▶ Task objective:
Exactly reproduce the lines from the one containing "U2: ATtiny84 -> ATtiny24" through the last line of the data, both ends included, leaving out pictures.

== Segment start ==

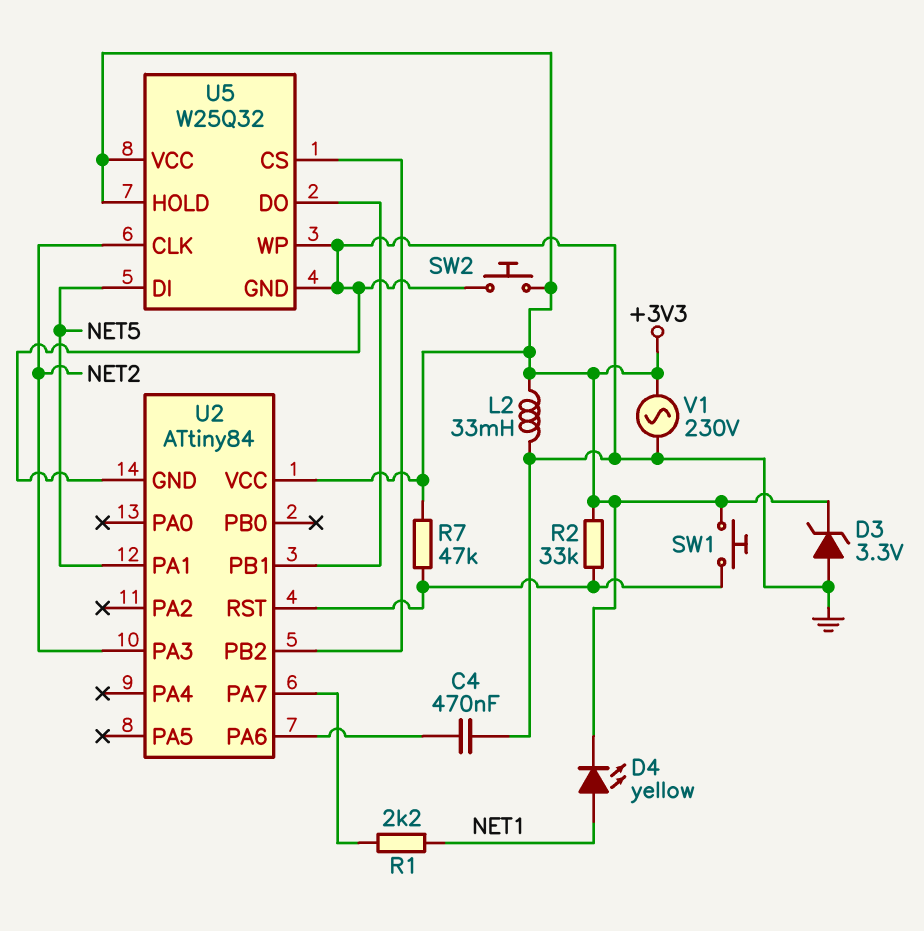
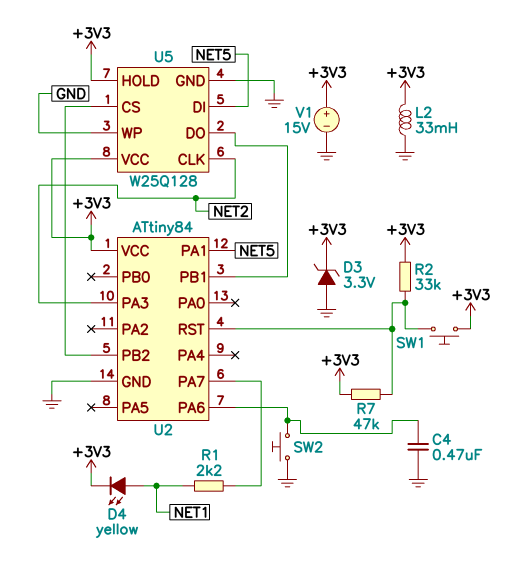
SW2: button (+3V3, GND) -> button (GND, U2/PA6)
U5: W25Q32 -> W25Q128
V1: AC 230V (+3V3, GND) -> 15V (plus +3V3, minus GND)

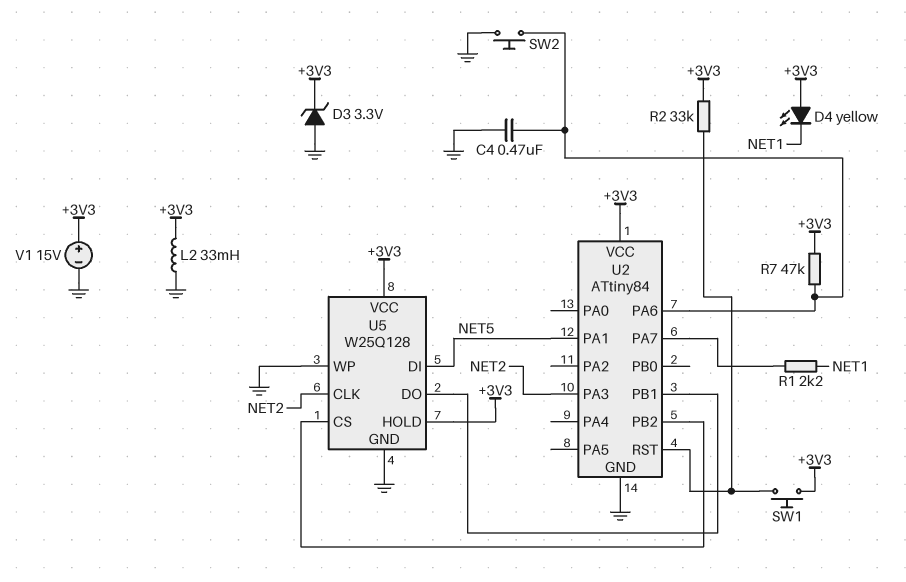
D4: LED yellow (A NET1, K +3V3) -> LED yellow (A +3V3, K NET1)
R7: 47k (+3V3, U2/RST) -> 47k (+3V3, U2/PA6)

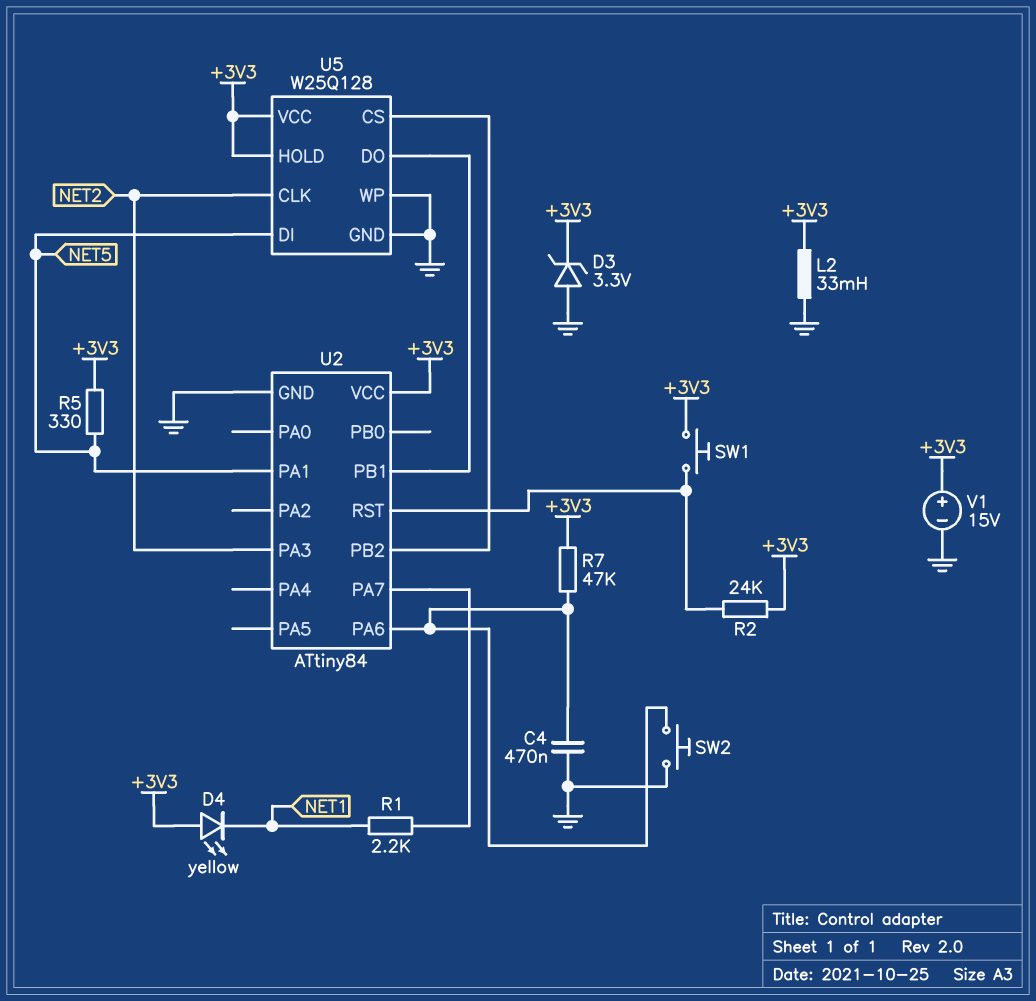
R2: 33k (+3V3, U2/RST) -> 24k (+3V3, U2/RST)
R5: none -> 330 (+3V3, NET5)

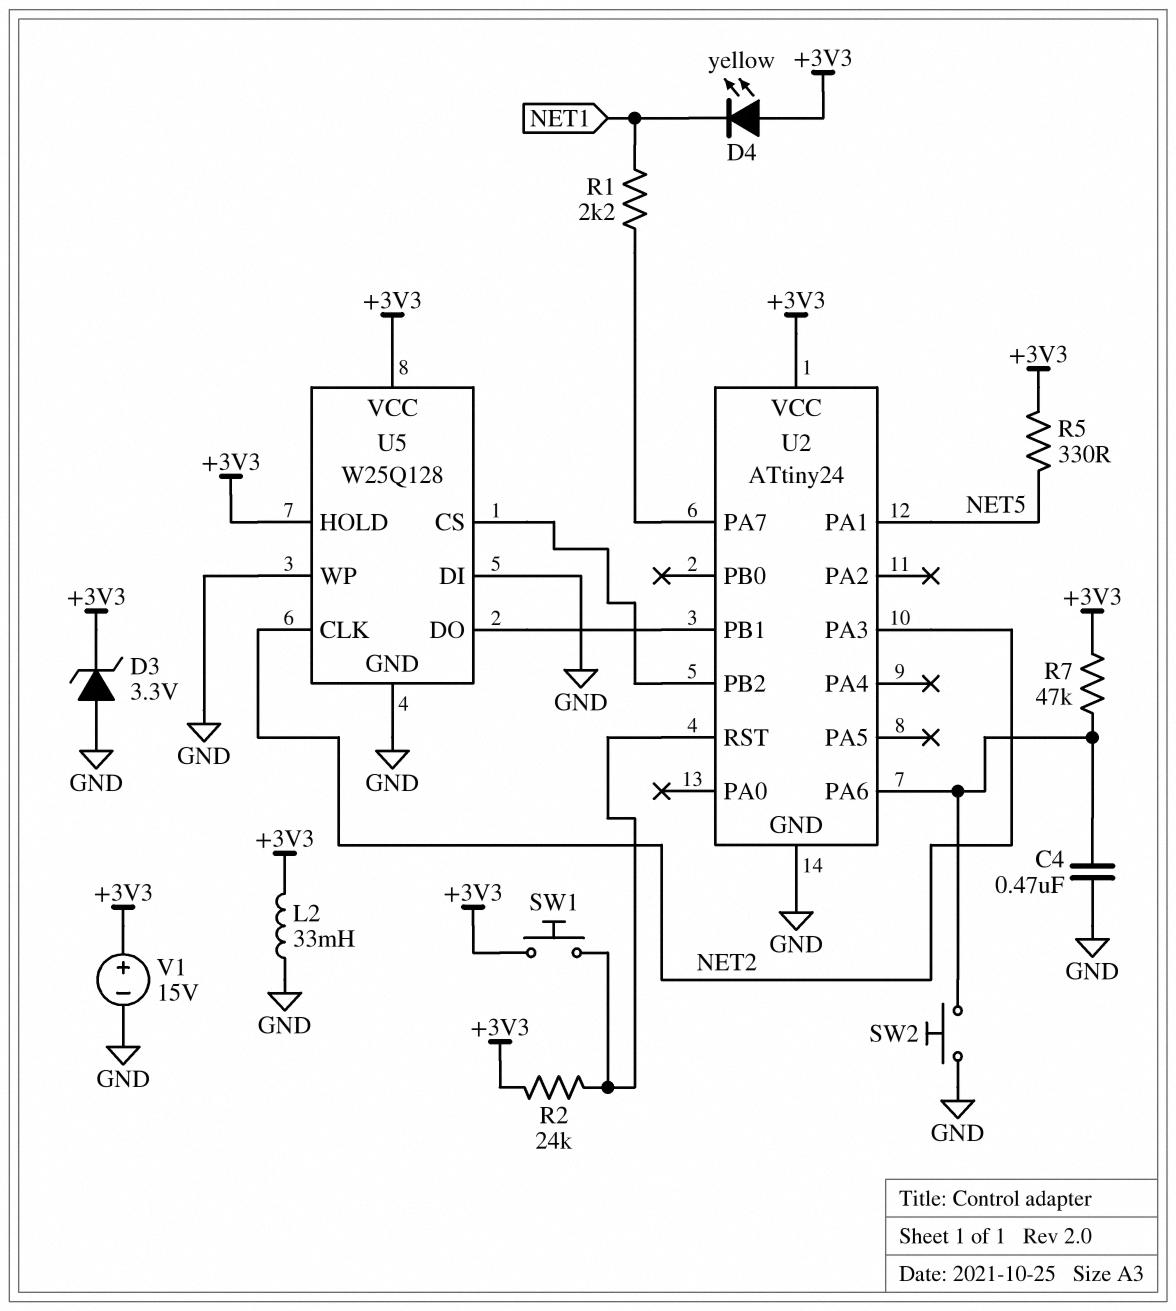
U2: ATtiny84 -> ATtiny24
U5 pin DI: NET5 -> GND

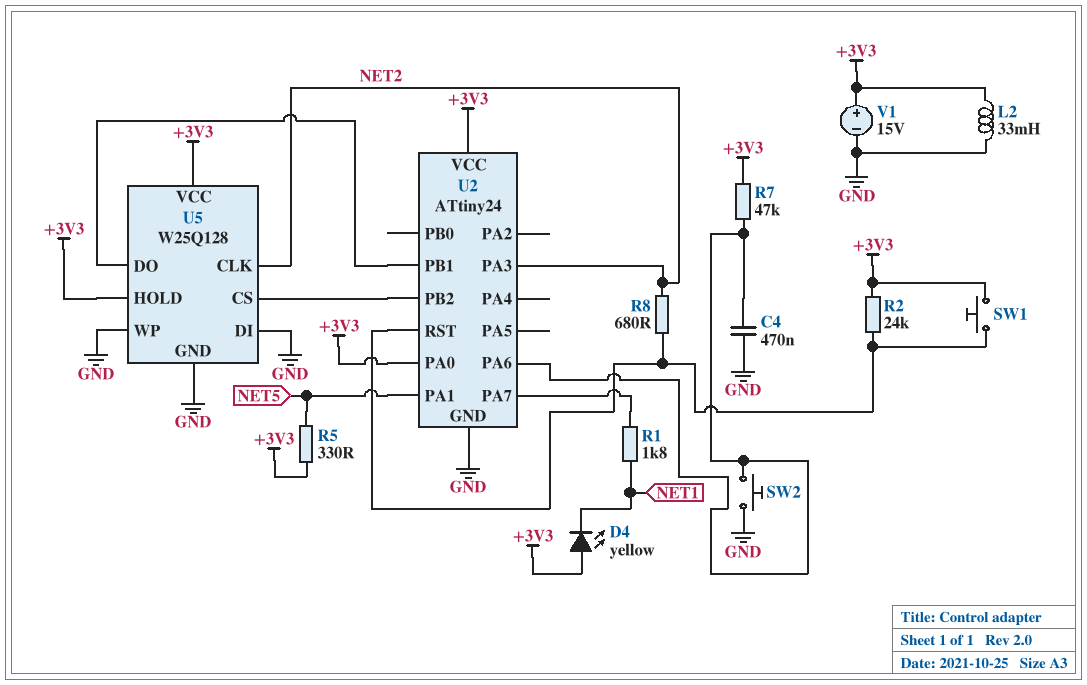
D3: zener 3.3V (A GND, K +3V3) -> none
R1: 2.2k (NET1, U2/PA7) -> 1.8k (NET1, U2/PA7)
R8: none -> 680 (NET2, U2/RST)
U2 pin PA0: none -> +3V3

== Segment end ==

▶ Solution to the problem:
U2: ATtiny84 -> ATtiny24
U5 pin DI: NET5 -> GND

D3: zener 3.3V (A GND, K +3V3) -> none
R1: 2.2k (NET1, U2/PA7) -> 1.8k (NET1, U2/PA7)
R8: none -> 680 (NET2, U2/RST)
U2 pin PA0: none -> +3V3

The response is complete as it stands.